Scene comparison data
<<<<
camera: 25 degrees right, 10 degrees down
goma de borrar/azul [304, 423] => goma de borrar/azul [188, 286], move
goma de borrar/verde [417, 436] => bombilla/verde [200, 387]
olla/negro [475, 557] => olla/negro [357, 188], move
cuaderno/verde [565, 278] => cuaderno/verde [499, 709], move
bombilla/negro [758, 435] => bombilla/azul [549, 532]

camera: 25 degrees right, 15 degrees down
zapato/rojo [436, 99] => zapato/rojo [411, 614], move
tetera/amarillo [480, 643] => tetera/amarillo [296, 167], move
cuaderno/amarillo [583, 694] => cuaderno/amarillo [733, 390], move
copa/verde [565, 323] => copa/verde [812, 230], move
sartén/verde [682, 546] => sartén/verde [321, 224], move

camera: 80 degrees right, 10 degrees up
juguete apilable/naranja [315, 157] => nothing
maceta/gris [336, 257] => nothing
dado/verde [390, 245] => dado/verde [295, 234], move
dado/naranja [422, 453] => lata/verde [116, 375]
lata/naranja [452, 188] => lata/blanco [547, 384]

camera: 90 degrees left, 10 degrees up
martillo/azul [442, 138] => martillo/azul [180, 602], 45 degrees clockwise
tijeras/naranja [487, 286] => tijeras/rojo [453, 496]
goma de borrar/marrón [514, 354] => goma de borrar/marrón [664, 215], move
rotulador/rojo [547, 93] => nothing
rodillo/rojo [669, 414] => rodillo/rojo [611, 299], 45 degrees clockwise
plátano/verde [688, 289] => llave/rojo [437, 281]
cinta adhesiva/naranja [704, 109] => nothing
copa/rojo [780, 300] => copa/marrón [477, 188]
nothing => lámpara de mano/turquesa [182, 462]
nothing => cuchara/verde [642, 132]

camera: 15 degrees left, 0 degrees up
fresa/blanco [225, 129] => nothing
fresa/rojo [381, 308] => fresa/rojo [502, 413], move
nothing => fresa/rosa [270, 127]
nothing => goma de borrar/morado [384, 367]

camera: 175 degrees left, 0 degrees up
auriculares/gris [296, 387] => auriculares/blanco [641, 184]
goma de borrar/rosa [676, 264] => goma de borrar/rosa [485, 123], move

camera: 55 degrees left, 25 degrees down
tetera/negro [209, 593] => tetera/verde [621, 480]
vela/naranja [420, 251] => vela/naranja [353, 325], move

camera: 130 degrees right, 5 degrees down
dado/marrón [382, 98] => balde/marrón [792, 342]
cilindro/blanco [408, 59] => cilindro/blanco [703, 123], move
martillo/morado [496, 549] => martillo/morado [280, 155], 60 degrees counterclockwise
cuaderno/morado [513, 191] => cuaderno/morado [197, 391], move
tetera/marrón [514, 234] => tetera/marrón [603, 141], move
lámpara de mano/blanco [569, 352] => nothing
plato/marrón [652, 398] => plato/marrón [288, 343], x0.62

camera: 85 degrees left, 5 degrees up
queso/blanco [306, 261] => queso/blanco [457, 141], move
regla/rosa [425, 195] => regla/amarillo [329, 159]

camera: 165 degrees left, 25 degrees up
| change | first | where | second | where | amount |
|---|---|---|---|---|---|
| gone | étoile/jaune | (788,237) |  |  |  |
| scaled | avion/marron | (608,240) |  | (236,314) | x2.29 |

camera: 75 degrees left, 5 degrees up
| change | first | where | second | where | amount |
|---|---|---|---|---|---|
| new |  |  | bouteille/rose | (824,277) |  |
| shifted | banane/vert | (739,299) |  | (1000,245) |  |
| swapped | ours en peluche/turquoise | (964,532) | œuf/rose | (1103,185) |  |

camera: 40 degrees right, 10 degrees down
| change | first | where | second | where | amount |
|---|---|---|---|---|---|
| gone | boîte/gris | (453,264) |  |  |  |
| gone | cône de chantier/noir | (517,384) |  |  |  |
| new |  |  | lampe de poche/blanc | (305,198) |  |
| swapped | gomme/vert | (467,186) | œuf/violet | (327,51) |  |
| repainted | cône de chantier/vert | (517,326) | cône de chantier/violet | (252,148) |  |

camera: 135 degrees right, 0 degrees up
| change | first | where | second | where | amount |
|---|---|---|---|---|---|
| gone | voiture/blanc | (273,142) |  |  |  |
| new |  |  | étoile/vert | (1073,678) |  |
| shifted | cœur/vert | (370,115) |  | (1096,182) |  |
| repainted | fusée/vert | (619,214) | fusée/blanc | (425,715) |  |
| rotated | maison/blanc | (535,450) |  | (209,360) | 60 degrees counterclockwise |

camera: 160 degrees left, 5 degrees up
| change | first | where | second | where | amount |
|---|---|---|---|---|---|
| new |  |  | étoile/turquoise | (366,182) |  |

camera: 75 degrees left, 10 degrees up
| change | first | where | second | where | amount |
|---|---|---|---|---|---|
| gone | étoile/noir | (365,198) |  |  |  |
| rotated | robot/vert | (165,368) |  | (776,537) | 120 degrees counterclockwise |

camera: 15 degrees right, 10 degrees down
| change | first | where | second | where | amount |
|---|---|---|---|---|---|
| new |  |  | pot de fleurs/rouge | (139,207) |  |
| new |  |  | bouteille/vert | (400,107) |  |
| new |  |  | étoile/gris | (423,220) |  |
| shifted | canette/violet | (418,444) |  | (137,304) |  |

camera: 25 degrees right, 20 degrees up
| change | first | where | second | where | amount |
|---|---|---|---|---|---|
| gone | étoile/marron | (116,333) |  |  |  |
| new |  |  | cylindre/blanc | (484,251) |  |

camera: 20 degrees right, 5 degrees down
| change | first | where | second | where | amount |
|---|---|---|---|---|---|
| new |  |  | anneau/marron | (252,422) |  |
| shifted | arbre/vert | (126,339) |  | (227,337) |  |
>>>>
#### Assignment
Repeat every line exactly, starting with the first line of the entries, and stop once the line containing "cuaderno/verde [565, 278]" has been given.

#### Written answer
camera: 25 degrees right, 10 degrees down
goma de borrar/azul [304, 423] => goma de borrar/azul [188, 286], move
goma de borrar/verde [417, 436] => bombilla/verde [200, 387]
olla/negro [475, 557] => olla/negro [357, 188], move
cuaderno/verde [565, 278] => cuaderno/verde [499, 709], move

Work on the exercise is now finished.